(Items from a data source)
^^^^^^^^
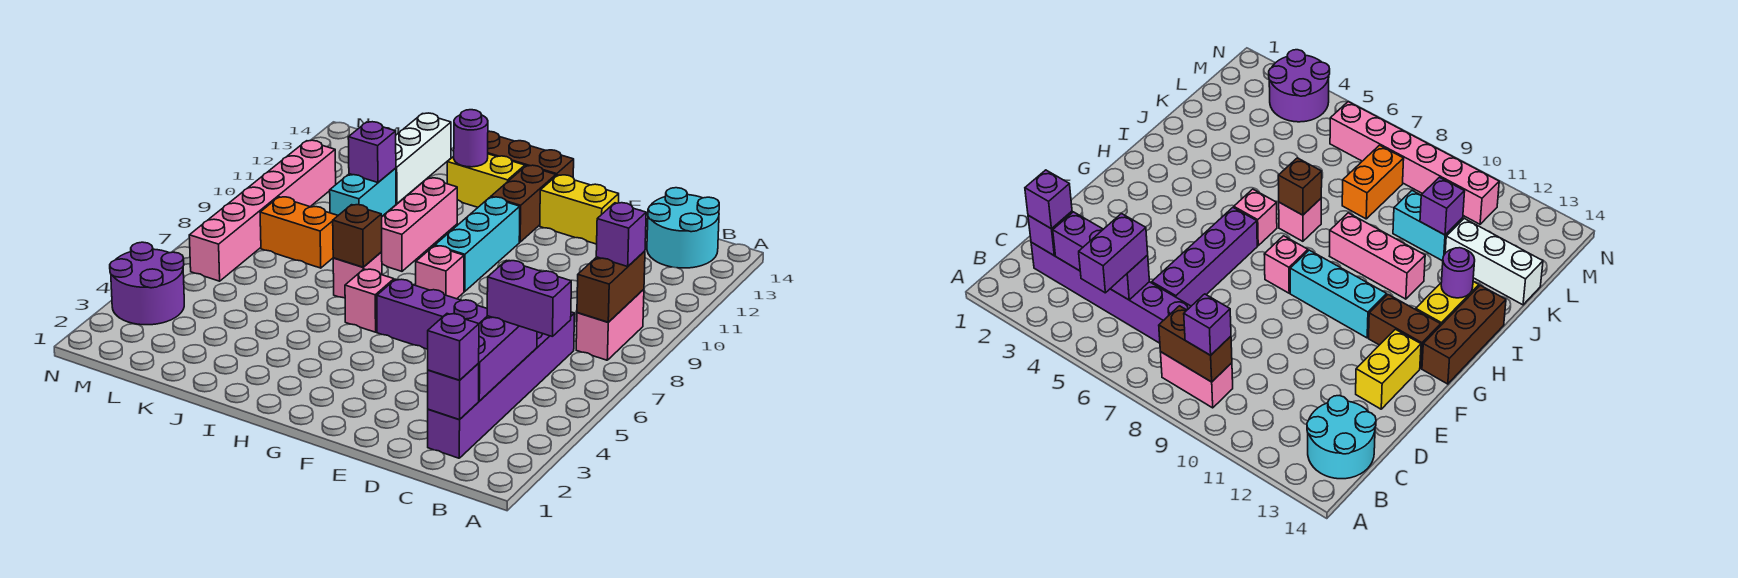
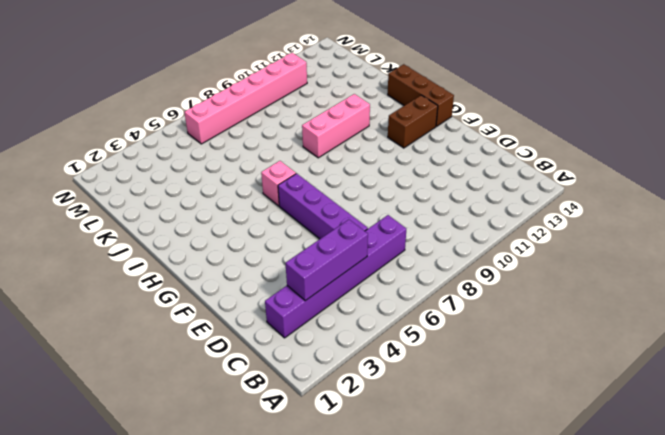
none -> pink 1x2 brick [576,289,644,360]
none -> cyan 2x2 round brick [647,188,719,268]
none -> yellow 1x2 brick [540,175,619,244]

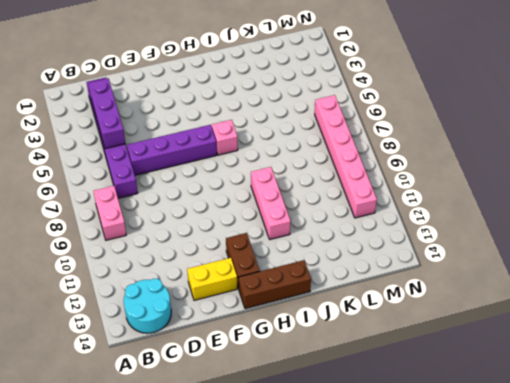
none -> pink 1x1 brick [416,246,464,299]
none -> cyan 1x3 brick [435,197,520,292]
none -> yellow 1x2 brick [447,154,525,207]

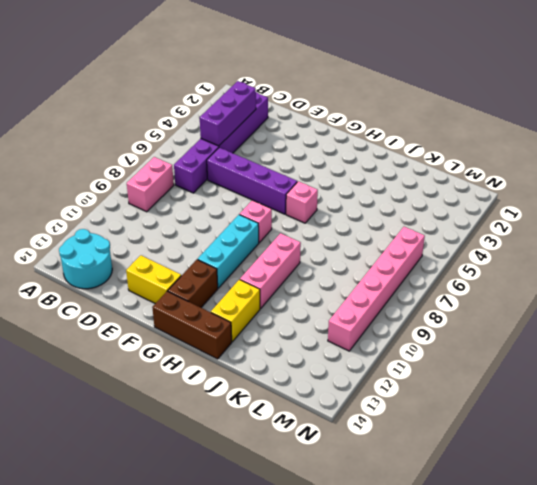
yellow 1x2 brick [211,280,260,342] -> yellow 1x2 brick turned to [447,154,525,207]
none -> pink 1x1 brick [333,252,382,298]
none -> orange 1x2 brick [260,197,338,268]
none -> cyan 1x2 brick [330,168,396,216]

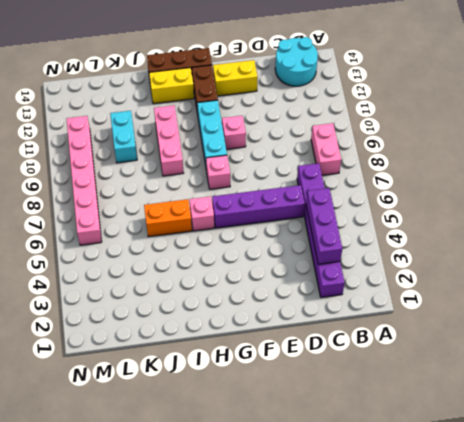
pink 1x1 brick [222,116,246,149] -> pink 1x1 brick moved to [333,252,382,298]
orange 1x2 brick [144,199,192,237] -> orange 1x2 brick moved to [260,197,338,268]
none -> white 1x3 brick [396,113,451,204]
none -> purple 2x2 round brick [110,242,184,325]
none -> brown 1x2 brick [577,251,645,322]

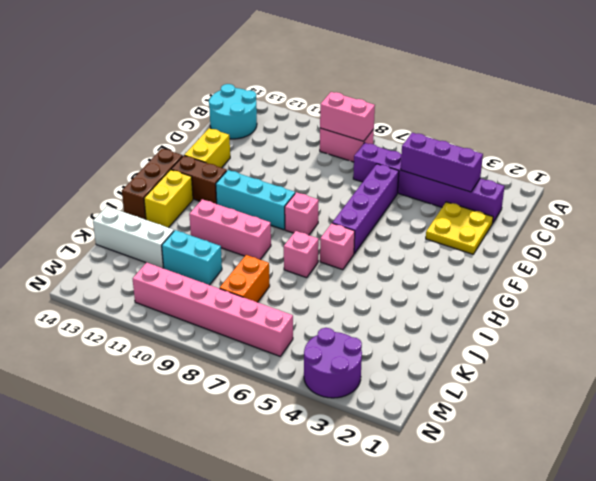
pink 1x2 brick [320,92,375,141] -> brown 1x2 brick [577,251,645,322]
yellow 2x2 plate [426,202,493,254] -> none
none -> purple 1x1 brick [428,364,479,420]
none -> brown 1x1 brick [333,205,382,267]
none -> purple 1x1 round brick [454,110,488,167]

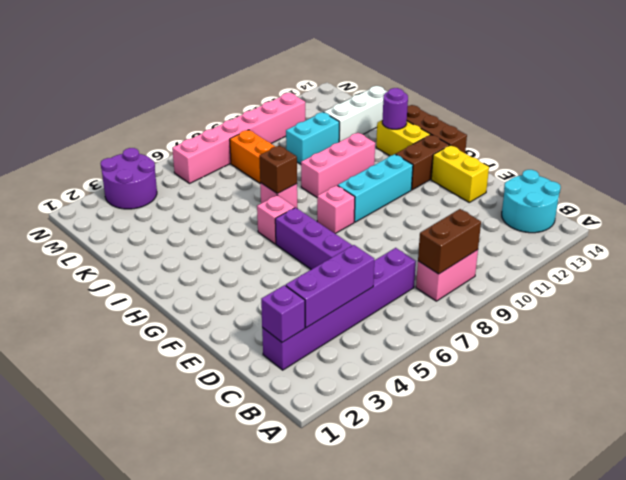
none -> purple 1x1 brick [348,122,396,183]
none -> purple 1x2 brick [487,260,571,337]
none -> purple 1x1 brick [596,203,646,266]

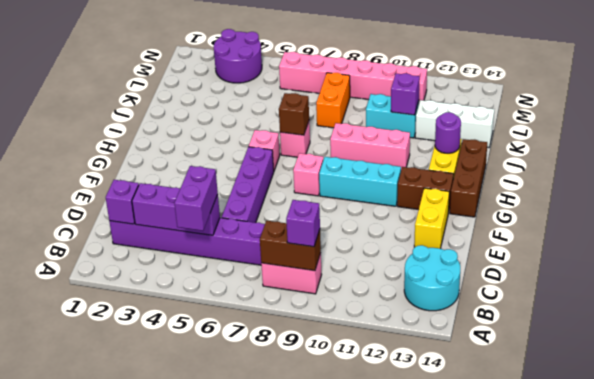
none -> purple 1x1 brick [428,314,479,380]

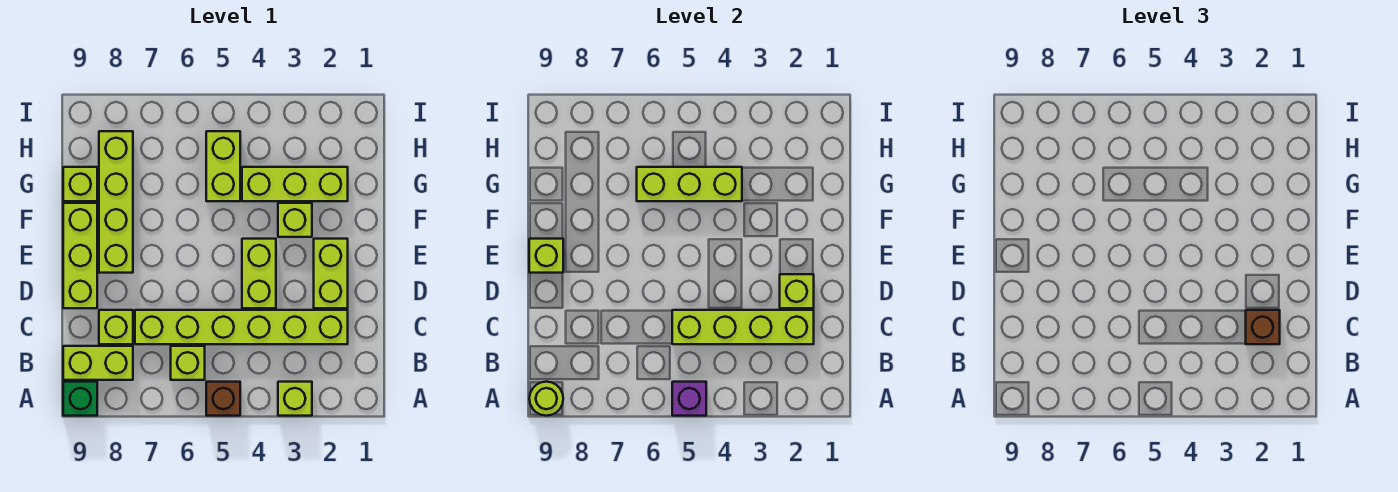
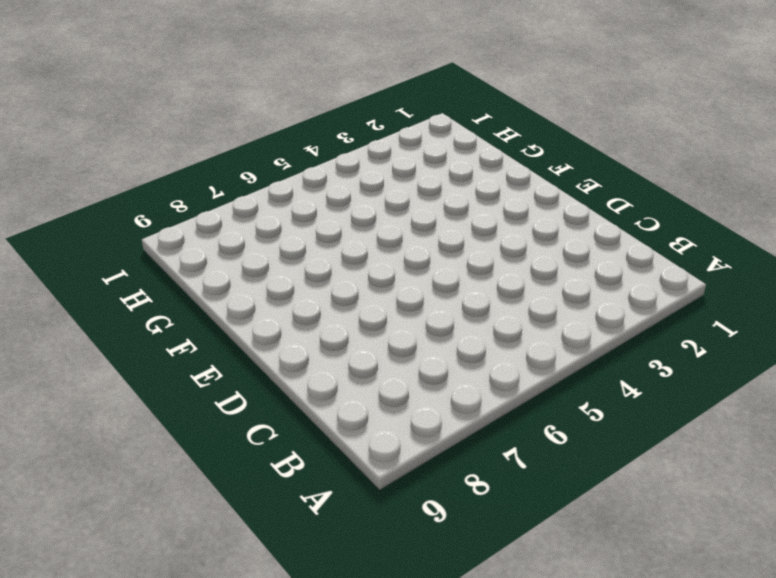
none -> lime 1x1 brick [278,382,312,416]
none -> brown 1x1 brick [206,382,240,416]
none -> green 1x1 brick [63,382,97,416]

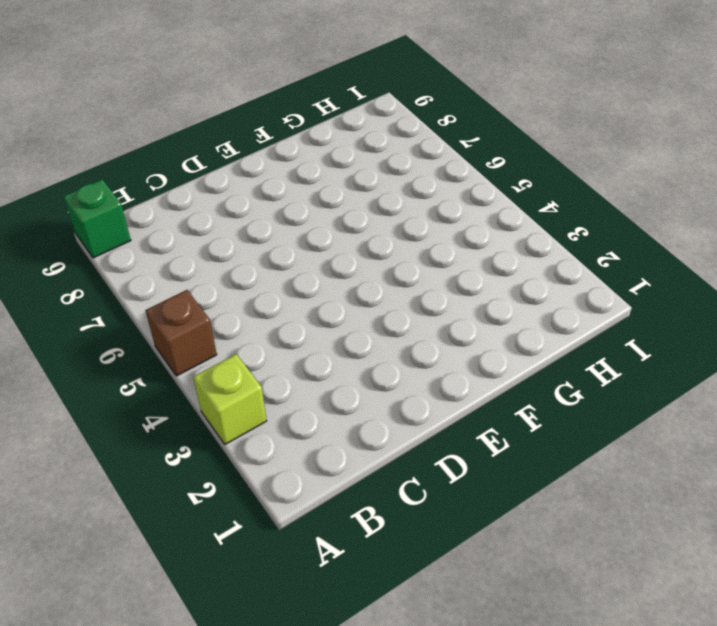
none -> lime 1x1 brick [171,346,205,380]
none -> lime 1x2 brick [63,346,133,380]
none -> lime 1x6 brick [135,310,348,344]

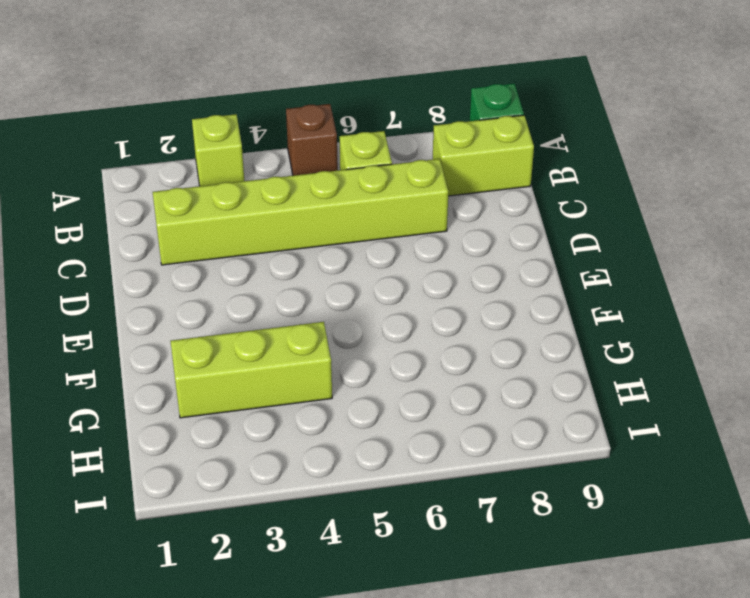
none -> lime 1x1 brick [99,310,133,344]
none -> lime 1x2 brick [314,239,348,308]
none -> lime 1x2 brick [242,239,276,308]

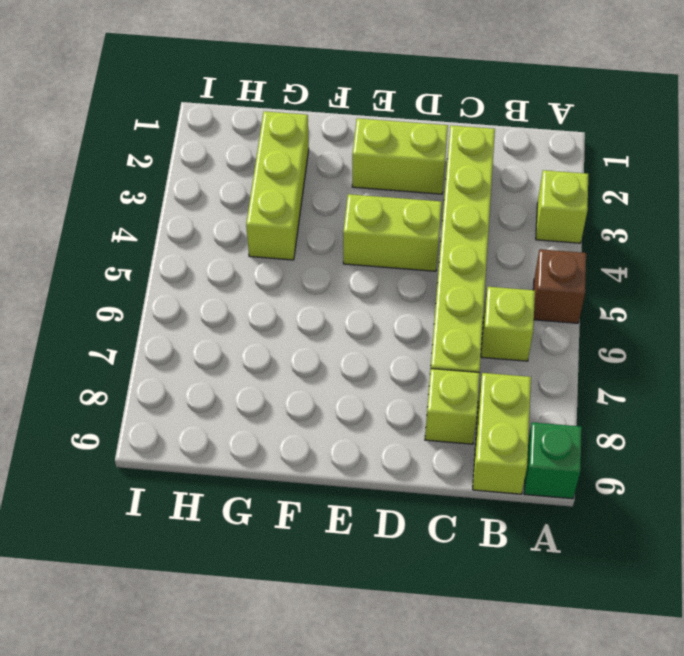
none -> lime 1x3 brick [63,203,97,308]
none -> lime 1x4 brick [99,131,133,273]
none -> lime 1x1 brick [278,203,312,237]

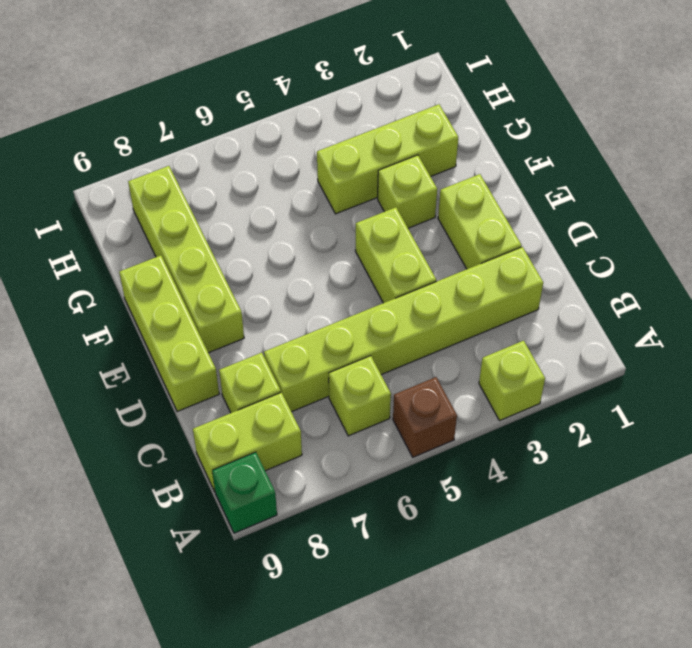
none -> lime 1x2 brick [206,131,240,201]
none -> lime 1x1 brick [63,167,97,201]
none -> purple 1x1 brick [672,382,706,416]

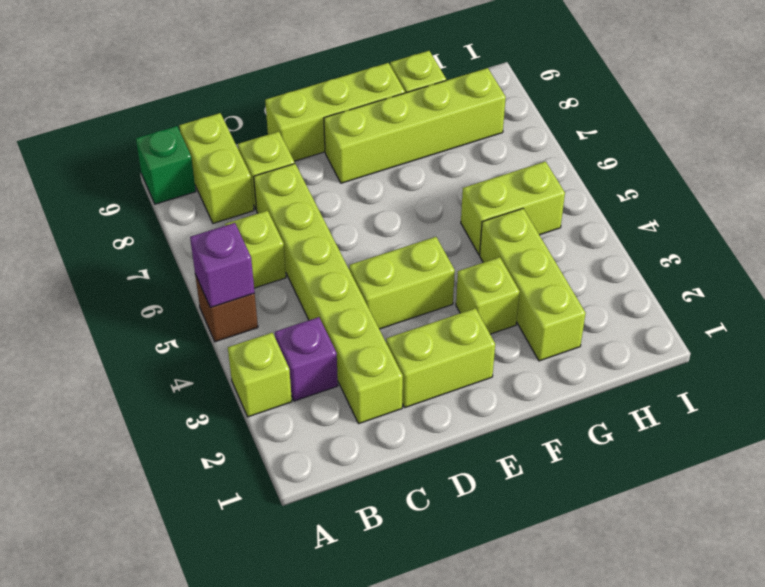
purple 1x1 brick [275,317,338,401] -> none
none -> lime 1x1 round brick [529,382,563,416]
none -> lime 1x4 brick [672,310,814,344]
none -> lime 1x1 brick [780,274,814,308]

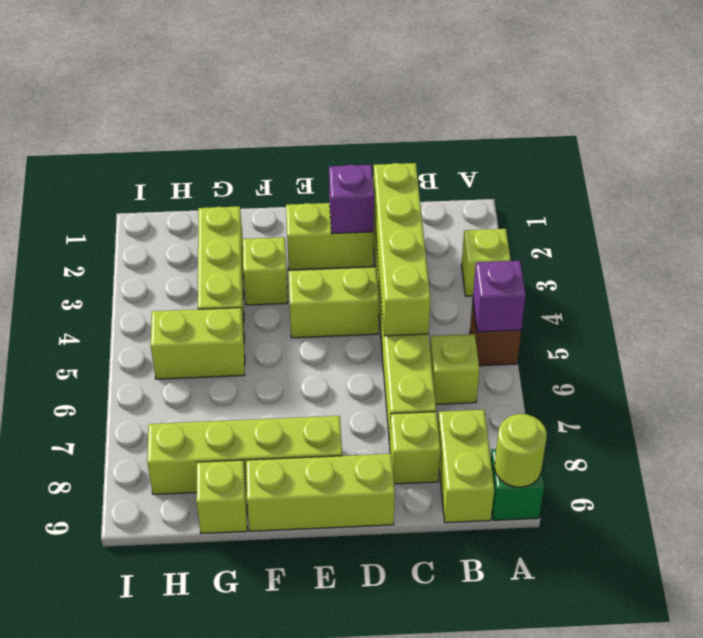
purple 1x1 brick [329,165,374,234] -> lime 1x1 brick [780,274,814,308]
none -> lime 1x1 brick [529,239,563,273]
none -> lime 1x3 brick [637,167,742,201]
none -> brown 1x1 brick [1246,310,1280,344]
^^^^^^^^
:: Task details ::
Begin at the first line of the records and please reproduce every line exactly through the one containing "none -> brown 1x2 brick [577,251,645,322]", leaving all pictures out.

:: Solution for this problem ::
none -> pink 1x2 brick [576,289,644,360]
none -> cyan 2x2 round brick [647,188,719,268]
none -> yellow 1x2 brick [540,175,619,244]

none -> pink 1x1 brick [416,246,464,299]
none -> cyan 1x3 brick [435,197,520,292]
none -> yellow 1x2 brick [447,154,525,207]

yellow 1x2 brick [211,280,260,342] -> yellow 1x2 brick turned to [447,154,525,207]
none -> pink 1x1 brick [333,252,382,298]
none -> orange 1x2 brick [260,197,338,268]
none -> cyan 1x2 brick [330,168,396,216]

pink 1x1 brick [222,116,246,149] -> pink 1x1 brick moved to [333,252,382,298]
orange 1x2 brick [144,199,192,237] -> orange 1x2 brick moved to [260,197,338,268]
none -> white 1x3 brick [396,113,451,204]
none -> purple 2x2 round brick [110,242,184,325]
none -> brown 1x2 brick [577,251,645,322]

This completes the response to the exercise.